__WHAT YOU ARE ASKED TO DO__
Here are some entries. Repeat all of them exactly.

Structured diff data:
▬▬▬▬▬▬

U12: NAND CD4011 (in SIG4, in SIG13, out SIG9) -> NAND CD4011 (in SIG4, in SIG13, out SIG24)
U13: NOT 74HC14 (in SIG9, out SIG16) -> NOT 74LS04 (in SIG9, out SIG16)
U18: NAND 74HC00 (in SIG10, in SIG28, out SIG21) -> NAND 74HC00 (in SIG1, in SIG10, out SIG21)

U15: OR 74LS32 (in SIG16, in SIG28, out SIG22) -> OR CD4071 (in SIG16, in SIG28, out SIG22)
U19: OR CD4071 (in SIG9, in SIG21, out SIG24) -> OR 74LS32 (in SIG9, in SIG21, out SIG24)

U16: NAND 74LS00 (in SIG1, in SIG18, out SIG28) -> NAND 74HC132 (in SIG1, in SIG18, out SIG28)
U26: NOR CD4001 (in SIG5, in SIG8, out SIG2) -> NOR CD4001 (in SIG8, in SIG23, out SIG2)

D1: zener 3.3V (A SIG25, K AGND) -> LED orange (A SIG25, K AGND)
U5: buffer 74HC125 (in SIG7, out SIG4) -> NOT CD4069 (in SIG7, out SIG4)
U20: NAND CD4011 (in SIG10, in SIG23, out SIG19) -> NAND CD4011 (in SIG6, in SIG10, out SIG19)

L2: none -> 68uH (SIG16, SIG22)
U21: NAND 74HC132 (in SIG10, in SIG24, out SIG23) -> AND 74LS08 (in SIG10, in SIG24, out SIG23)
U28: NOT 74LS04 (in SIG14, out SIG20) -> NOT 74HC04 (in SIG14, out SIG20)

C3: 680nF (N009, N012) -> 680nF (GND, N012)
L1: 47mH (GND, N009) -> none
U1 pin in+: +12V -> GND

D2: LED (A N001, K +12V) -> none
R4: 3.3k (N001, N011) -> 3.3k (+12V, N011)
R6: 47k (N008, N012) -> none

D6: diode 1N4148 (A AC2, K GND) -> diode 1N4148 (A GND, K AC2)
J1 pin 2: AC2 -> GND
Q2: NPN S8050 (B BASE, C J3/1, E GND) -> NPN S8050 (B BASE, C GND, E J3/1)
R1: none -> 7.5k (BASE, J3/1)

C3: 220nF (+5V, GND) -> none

▬▬▬▬▬▬

__SOLUTION FOR THIS EXERCISE__
U12: NAND CD4011 (in SIG4, in SIG13, out SIG9) -> NAND CD4011 (in SIG4, in SIG13, out SIG24)
U13: NOT 74HC14 (in SIG9, out SIG16) -> NOT 74LS04 (in SIG9, out SIG16)
U18: NAND 74HC00 (in SIG10, in SIG28, out SIG21) -> NAND 74HC00 (in SIG1, in SIG10, out SIG21)

U15: OR 74LS32 (in SIG16, in SIG28, out SIG22) -> OR CD4071 (in SIG16, in SIG28, out SIG22)
U19: OR CD4071 (in SIG9, in SIG21, out SIG24) -> OR 74LS32 (in SIG9, in SIG21, out SIG24)

U16: NAND 74LS00 (in SIG1, in SIG18, out SIG28) -> NAND 74HC132 (in SIG1, in SIG18, out SIG28)
U26: NOR CD4001 (in SIG5, in SIG8, out SIG2) -> NOR CD4001 (in SIG8, in SIG23, out SIG2)

D1: zener 3.3V (A SIG25, K AGND) -> LED orange (A SIG25, K AGND)
U5: buffer 74HC125 (in SIG7, out SIG4) -> NOT CD4069 (in SIG7, out SIG4)
U20: NAND CD4011 (in SIG10, in SIG23, out SIG19) -> NAND CD4011 (in SIG6, in SIG10, out SIG19)

L2: none -> 68uH (SIG16, SIG22)
U21: NAND 74HC132 (in SIG10, in SIG24, out SIG23) -> AND 74LS08 (in SIG10, in SIG24, out SIG23)
U28: NOT 74LS04 (in SIG14, out SIG20) -> NOT 74HC04 (in SIG14, out SIG20)

C3: 680nF (N009, N012) -> 680nF (GND, N012)
L1: 47mH (GND, N009) -> none
U1 pin in+: +12V -> GND

D2: LED (A N001, K +12V) -> none
R4: 3.3k (N001, N011) -> 3.3k (+12V, N011)
R6: 47k (N008, N012) -> none

D6: diode 1N4148 (A AC2, K GND) -> diode 1N4148 (A GND, K AC2)
J1 pin 2: AC2 -> GND
Q2: NPN S8050 (B BASE, C J3/1, E GND) -> NPN S8050 (B BASE, C GND, E J3/1)
R1: none -> 7.5k (BASE, J3/1)

C3: 220nF (+5V, GND) -> none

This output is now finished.